-------- DATASET RECORDS --------

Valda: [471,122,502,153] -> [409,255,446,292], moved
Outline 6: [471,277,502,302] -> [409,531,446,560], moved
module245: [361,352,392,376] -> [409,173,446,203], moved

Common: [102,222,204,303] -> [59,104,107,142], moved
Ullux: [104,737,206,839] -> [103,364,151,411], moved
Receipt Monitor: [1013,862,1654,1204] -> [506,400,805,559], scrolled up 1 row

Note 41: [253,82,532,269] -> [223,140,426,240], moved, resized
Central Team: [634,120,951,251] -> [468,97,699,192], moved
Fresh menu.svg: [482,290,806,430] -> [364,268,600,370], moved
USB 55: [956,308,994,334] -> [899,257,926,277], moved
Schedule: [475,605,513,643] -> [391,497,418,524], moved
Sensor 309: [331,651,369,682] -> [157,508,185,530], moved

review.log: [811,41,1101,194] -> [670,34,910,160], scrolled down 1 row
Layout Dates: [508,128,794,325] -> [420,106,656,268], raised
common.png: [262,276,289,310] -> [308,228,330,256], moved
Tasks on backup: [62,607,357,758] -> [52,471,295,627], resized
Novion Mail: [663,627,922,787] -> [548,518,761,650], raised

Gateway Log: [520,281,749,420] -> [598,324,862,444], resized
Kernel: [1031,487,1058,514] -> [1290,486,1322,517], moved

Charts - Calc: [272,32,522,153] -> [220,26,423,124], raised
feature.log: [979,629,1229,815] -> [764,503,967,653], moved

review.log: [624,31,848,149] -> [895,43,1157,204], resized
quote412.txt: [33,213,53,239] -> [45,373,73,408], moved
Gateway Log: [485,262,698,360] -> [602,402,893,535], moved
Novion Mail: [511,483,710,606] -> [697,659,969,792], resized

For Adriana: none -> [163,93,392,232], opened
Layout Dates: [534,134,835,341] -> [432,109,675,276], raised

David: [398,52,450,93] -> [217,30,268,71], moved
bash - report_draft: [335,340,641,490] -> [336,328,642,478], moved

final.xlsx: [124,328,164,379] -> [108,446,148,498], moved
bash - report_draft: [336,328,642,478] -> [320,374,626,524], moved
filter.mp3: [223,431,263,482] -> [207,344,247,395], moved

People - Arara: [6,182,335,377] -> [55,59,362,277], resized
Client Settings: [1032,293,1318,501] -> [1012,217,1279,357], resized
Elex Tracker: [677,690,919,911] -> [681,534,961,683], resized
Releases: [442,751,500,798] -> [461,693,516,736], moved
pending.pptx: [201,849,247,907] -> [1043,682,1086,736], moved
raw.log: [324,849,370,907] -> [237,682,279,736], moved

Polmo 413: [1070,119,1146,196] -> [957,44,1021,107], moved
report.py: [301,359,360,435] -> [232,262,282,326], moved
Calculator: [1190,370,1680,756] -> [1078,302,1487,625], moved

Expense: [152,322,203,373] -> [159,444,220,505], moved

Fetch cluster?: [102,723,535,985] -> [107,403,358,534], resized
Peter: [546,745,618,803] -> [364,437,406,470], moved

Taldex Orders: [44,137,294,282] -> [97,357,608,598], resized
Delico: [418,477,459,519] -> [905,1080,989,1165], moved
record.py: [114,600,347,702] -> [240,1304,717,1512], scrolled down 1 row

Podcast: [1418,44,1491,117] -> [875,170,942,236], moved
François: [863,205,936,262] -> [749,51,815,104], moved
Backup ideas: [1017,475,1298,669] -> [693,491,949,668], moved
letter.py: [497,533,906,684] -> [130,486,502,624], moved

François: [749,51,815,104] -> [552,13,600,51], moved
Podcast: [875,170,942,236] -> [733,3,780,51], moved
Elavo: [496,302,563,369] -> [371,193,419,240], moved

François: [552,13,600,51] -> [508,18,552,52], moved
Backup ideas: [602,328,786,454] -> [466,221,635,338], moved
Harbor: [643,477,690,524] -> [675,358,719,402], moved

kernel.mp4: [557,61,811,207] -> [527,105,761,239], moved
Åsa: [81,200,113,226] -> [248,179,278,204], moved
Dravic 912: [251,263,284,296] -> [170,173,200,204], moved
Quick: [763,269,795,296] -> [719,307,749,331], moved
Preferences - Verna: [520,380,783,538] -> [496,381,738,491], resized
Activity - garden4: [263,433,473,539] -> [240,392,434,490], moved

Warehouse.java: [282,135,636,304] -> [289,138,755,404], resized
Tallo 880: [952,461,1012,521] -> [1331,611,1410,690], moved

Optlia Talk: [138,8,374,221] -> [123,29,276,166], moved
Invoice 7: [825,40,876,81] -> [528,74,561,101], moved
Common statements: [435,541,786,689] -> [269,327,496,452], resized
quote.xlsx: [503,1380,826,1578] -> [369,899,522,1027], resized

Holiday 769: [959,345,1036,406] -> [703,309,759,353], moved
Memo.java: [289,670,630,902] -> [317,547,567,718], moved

--------

Above are records; repeat only the lines starting at the line with "quote412.txt: [33,213,53,239] ->" and ending at the line with "Client Settings: [1032,293,1318,501]", exactly as they appear, both included.

quote412.txt: [33,213,53,239] -> [45,373,73,408], moved
Gateway Log: [485,262,698,360] -> [602,402,893,535], moved
Novion Mail: [511,483,710,606] -> [697,659,969,792], resized

For Adriana: none -> [163,93,392,232], opened
Layout Dates: [534,134,835,341] -> [432,109,675,276], raised

David: [398,52,450,93] -> [217,30,268,71], moved
bash - report_draft: [335,340,641,490] -> [336,328,642,478], moved

final.xlsx: [124,328,164,379] -> [108,446,148,498], moved
bash - report_draft: [336,328,642,478] -> [320,374,626,524], moved
filter.mp3: [223,431,263,482] -> [207,344,247,395], moved

People - Arara: [6,182,335,377] -> [55,59,362,277], resized
Client Settings: [1032,293,1318,501] -> [1012,217,1279,357], resized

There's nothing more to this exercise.